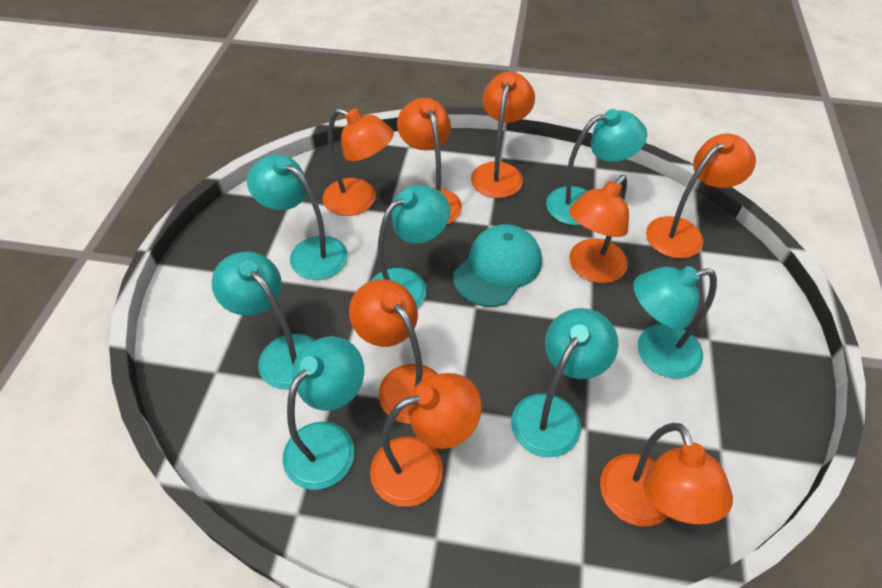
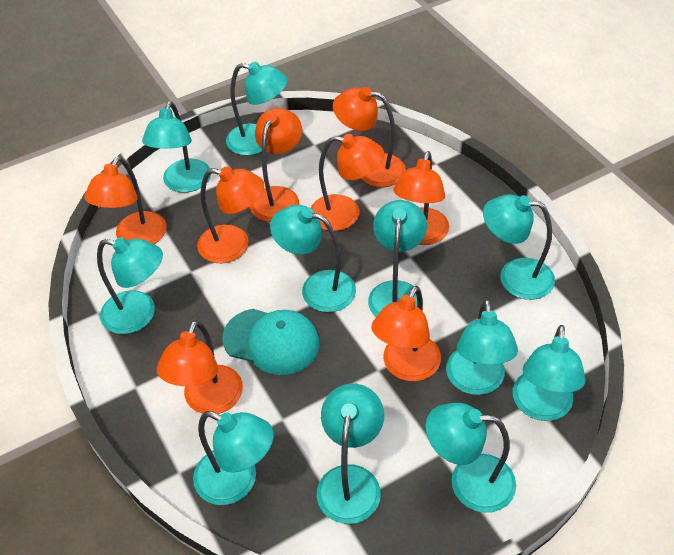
turquoise lamp: 7 -> 11

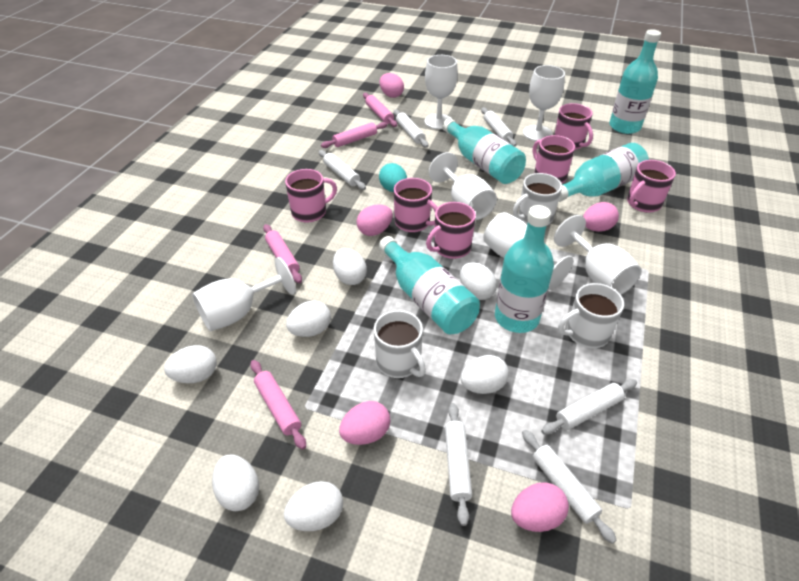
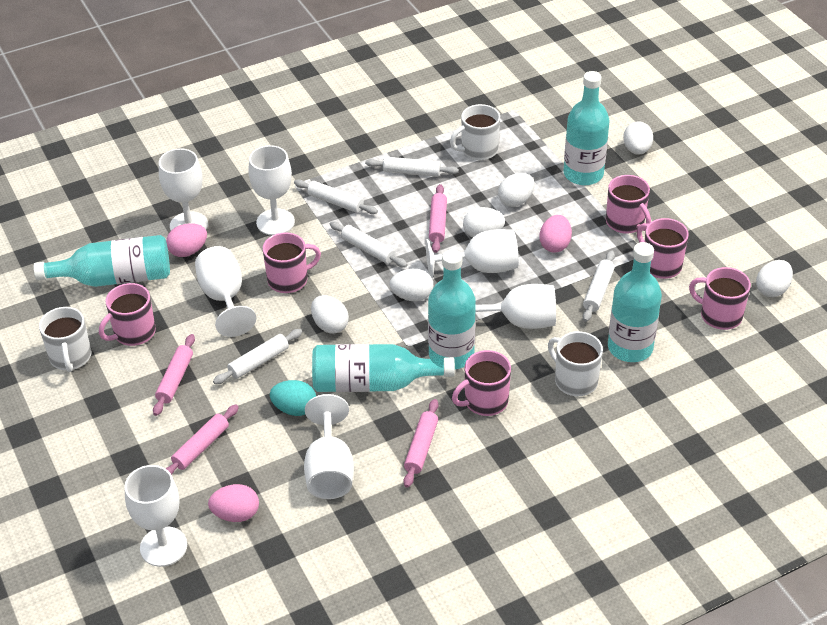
pink egg: 5 -> 3
white egg: 7 -> 6
white goblet: 6 -> 7
white rolling pin: 6 -> 5

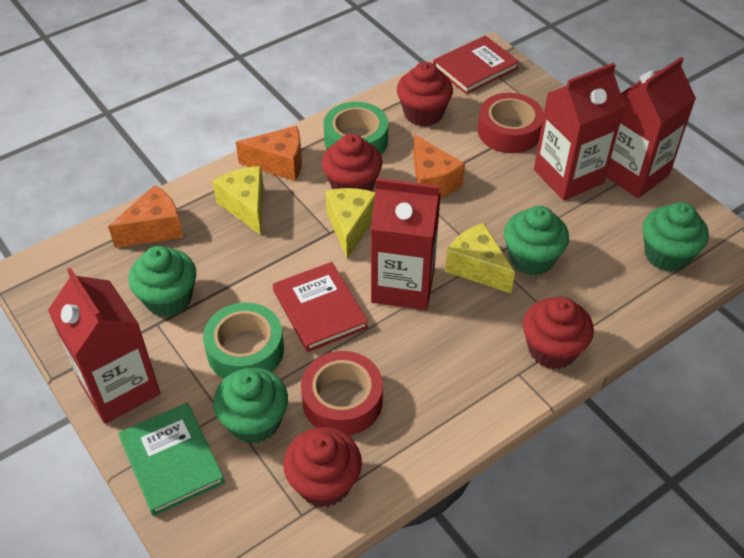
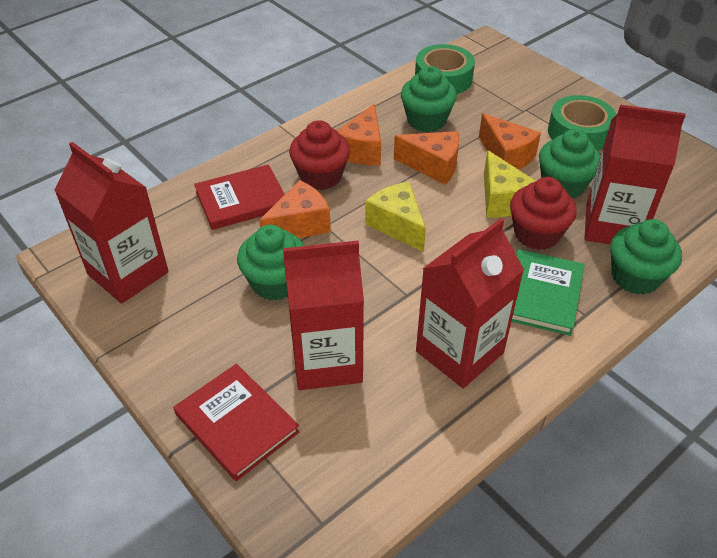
orange cheese: 3 -> 4
red cupcake: 4 -> 2
red tape: 2 -> 0
yellow cheese: 3 -> 2

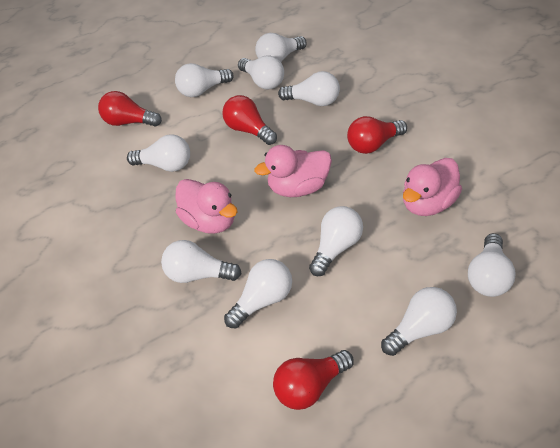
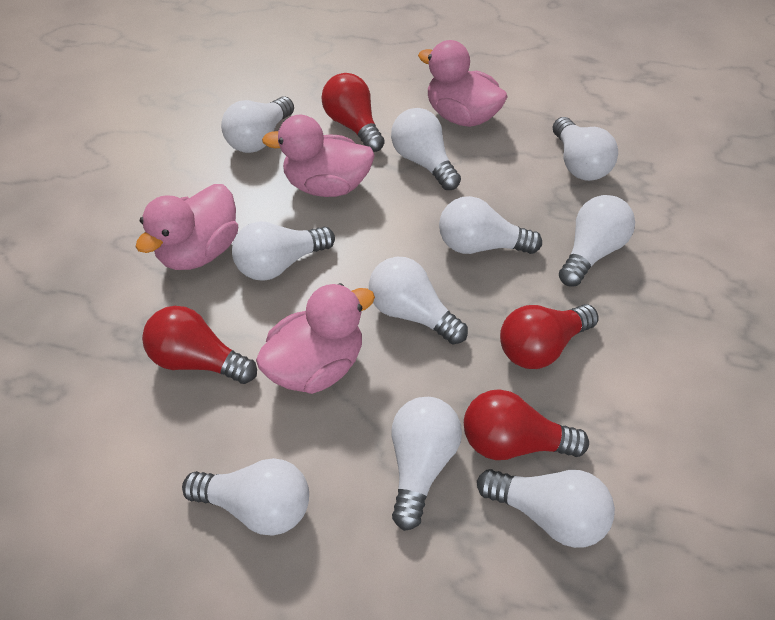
pink duck: 3 -> 4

- [THE PROBLEM] Copy every line in the listing above where the string "white" turns up.

- [ANSWER BOX]
white egg: 7 -> 6
white goblet: 6 -> 7
white rolling pin: 6 -> 5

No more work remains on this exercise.